---- Provided information

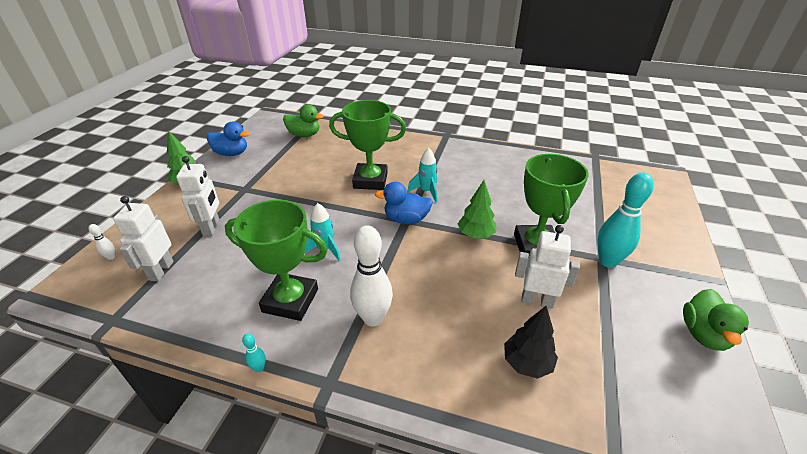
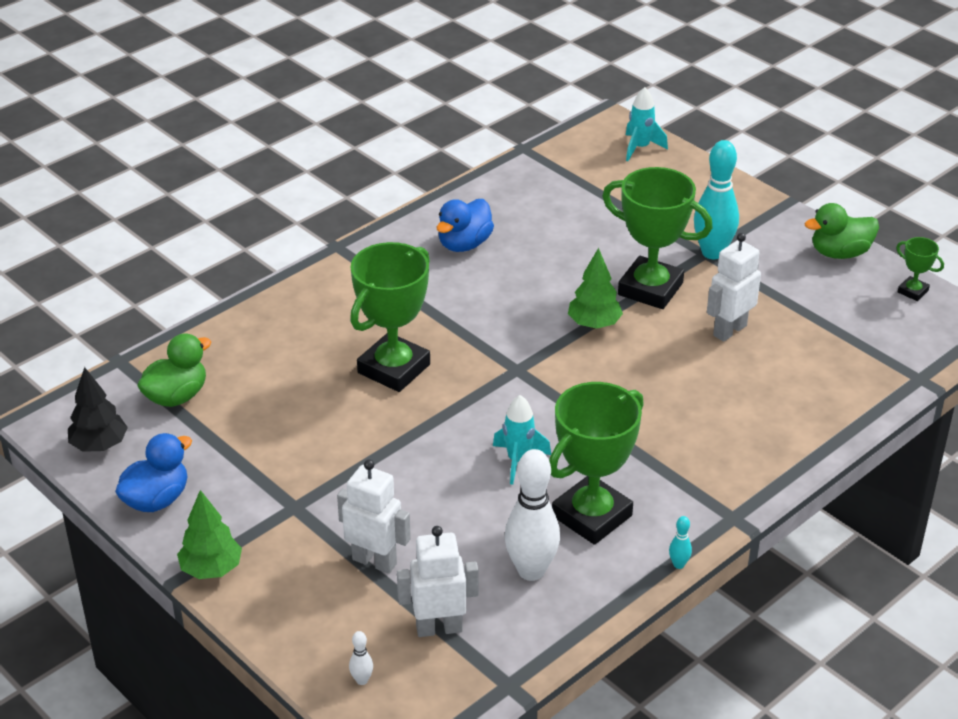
camera: 60 degrees left, 0 degrees up
white robot [113,196,174,281] -> white robot turned 135 degrees clockwise [397,526,478,637]
white bowling pin [350,225,393,327] -> white bowling pin moved to [505,449,560,581]
blue duck [375,182,433,224] -> blue duck moved to [437,199,494,252]
turquoise rocket [407,148,438,202] -> turquoise rocket moved to [626,87,668,161]
black tree [504,306,558,379] -> black tree moved to [68,367,128,452]
green duck [683,289,749,351] -> green duck turned 120 degrees clockwise [805,203,879,259]
none -> green trophy [896,237,944,301]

--------

## Exercise requirements:
Lines that include the word "clockwise" — how many are there in the data? Answer with the number alone.

## Exercise solution:
2